- **Task directions**: Retype all of the entries exactly as they appear.

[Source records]

>>>

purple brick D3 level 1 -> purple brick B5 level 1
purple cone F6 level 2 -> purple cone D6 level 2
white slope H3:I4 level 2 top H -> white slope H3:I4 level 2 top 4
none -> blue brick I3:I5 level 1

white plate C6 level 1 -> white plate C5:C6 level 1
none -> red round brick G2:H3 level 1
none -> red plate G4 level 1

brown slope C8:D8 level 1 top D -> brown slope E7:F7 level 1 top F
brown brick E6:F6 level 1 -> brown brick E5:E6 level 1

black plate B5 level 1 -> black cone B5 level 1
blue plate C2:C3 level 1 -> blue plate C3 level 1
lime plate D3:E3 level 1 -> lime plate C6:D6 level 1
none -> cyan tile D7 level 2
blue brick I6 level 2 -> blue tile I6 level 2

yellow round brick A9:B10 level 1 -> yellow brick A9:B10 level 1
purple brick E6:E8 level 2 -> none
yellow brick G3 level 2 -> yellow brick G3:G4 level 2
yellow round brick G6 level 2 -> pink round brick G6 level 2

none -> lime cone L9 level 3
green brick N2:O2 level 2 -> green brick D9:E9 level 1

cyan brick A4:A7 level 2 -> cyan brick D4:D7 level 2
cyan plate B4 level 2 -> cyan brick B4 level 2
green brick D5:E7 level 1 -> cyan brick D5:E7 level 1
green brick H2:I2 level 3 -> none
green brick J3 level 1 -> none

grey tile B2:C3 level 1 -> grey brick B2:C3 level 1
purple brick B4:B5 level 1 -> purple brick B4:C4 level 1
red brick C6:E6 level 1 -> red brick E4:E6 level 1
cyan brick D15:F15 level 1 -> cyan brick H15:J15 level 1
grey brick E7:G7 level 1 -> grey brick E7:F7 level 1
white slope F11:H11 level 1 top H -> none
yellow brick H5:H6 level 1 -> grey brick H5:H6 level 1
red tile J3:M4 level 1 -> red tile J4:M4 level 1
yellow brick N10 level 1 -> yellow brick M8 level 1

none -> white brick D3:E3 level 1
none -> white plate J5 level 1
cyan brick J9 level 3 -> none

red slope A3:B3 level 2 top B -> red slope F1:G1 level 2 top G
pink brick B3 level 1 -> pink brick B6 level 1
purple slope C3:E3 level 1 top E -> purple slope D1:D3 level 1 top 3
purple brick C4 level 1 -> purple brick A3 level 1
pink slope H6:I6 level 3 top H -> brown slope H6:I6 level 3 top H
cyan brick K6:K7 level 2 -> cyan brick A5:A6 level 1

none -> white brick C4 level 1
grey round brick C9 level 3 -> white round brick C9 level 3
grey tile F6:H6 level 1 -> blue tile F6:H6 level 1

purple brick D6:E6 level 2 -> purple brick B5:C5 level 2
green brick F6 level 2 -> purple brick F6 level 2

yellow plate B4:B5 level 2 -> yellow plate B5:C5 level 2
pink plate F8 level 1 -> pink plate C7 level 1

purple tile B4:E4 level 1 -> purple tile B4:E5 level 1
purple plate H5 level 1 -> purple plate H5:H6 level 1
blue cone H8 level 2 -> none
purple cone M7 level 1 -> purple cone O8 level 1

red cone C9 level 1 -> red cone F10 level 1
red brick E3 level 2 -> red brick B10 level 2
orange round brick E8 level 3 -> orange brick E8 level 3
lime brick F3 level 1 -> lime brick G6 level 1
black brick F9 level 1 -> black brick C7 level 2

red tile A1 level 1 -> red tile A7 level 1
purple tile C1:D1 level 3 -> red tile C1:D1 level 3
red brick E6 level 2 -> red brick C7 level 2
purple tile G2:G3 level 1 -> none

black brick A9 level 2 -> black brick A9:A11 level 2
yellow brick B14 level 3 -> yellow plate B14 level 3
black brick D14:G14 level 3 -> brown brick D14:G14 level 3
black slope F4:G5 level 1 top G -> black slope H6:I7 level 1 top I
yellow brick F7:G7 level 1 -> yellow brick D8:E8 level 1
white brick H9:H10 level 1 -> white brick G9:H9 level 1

<<<

- **Output for this task**:
purple brick D3 level 1 -> purple brick B5 level 1
purple cone F6 level 2 -> purple cone D6 level 2
white slope H3:I4 level 2 top H -> white slope H3:I4 level 2 top 4
none -> blue brick I3:I5 level 1

white plate C6 level 1 -> white plate C5:C6 level 1
none -> red round brick G2:H3 level 1
none -> red plate G4 level 1

brown slope C8:D8 level 1 top D -> brown slope E7:F7 level 1 top F
brown brick E6:F6 level 1 -> brown brick E5:E6 level 1

black plate B5 level 1 -> black cone B5 level 1
blue plate C2:C3 level 1 -> blue plate C3 level 1
lime plate D3:E3 level 1 -> lime plate C6:D6 level 1
none -> cyan tile D7 level 2
blue brick I6 level 2 -> blue tile I6 level 2

yellow round brick A9:B10 level 1 -> yellow brick A9:B10 level 1
purple brick E6:E8 level 2 -> none
yellow brick G3 level 2 -> yellow brick G3:G4 level 2
yellow round brick G6 level 2 -> pink round brick G6 level 2

none -> lime cone L9 level 3
green brick N2:O2 level 2 -> green brick D9:E9 level 1

cyan brick A4:A7 level 2 -> cyan brick D4:D7 level 2
cyan plate B4 level 2 -> cyan brick B4 level 2
green brick D5:E7 level 1 -> cyan brick D5:E7 level 1
green brick H2:I2 level 3 -> none
green brick J3 level 1 -> none

grey tile B2:C3 level 1 -> grey brick B2:C3 level 1
purple brick B4:B5 level 1 -> purple brick B4:C4 level 1
red brick C6:E6 level 1 -> red brick E4:E6 level 1
cyan brick D15:F15 level 1 -> cyan brick H15:J15 level 1
grey brick E7:G7 level 1 -> grey brick E7:F7 level 1
white slope F11:H11 level 1 top H -> none
yellow brick H5:H6 level 1 -> grey brick H5:H6 level 1
red tile J3:M4 level 1 -> red tile J4:M4 level 1
yellow brick N10 level 1 -> yellow brick M8 level 1

none -> white brick D3:E3 level 1
none -> white plate J5 level 1
cyan brick J9 level 3 -> none

red slope A3:B3 level 2 top B -> red slope F1:G1 level 2 top G
pink brick B3 level 1 -> pink brick B6 level 1
purple slope C3:E3 level 1 top E -> purple slope D1:D3 level 1 top 3
purple brick C4 level 1 -> purple brick A3 level 1
pink slope H6:I6 level 3 top H -> brown slope H6:I6 level 3 top H
cyan brick K6:K7 level 2 -> cyan brick A5:A6 level 1

none -> white brick C4 level 1
grey round brick C9 level 3 -> white round brick C9 level 3
grey tile F6:H6 level 1 -> blue tile F6:H6 level 1

purple brick D6:E6 level 2 -> purple brick B5:C5 level 2
green brick F6 level 2 -> purple brick F6 level 2

yellow plate B4:B5 level 2 -> yellow plate B5:C5 level 2
pink plate F8 level 1 -> pink plate C7 level 1

purple tile B4:E4 level 1 -> purple tile B4:E5 level 1
purple plate H5 level 1 -> purple plate H5:H6 level 1
blue cone H8 level 2 -> none
purple cone M7 level 1 -> purple cone O8 level 1

red cone C9 level 1 -> red cone F10 level 1
red brick E3 level 2 -> red brick B10 level 2
orange round brick E8 level 3 -> orange brick E8 level 3
lime brick F3 level 1 -> lime brick G6 level 1
black brick F9 level 1 -> black brick C7 level 2

red tile A1 level 1 -> red tile A7 level 1
purple tile C1:D1 level 3 -> red tile C1:D1 level 3
red brick E6 level 2 -> red brick C7 level 2
purple tile G2:G3 level 1 -> none

black brick A9 level 2 -> black brick A9:A11 level 2
yellow brick B14 level 3 -> yellow plate B14 level 3
black brick D14:G14 level 3 -> brown brick D14:G14 level 3
black slope F4:G5 level 1 top G -> black slope H6:I7 level 1 top I
yellow brick F7:G7 level 1 -> yellow brick D8:E8 level 1
white brick H9:H10 level 1 -> white brick G9:H9 level 1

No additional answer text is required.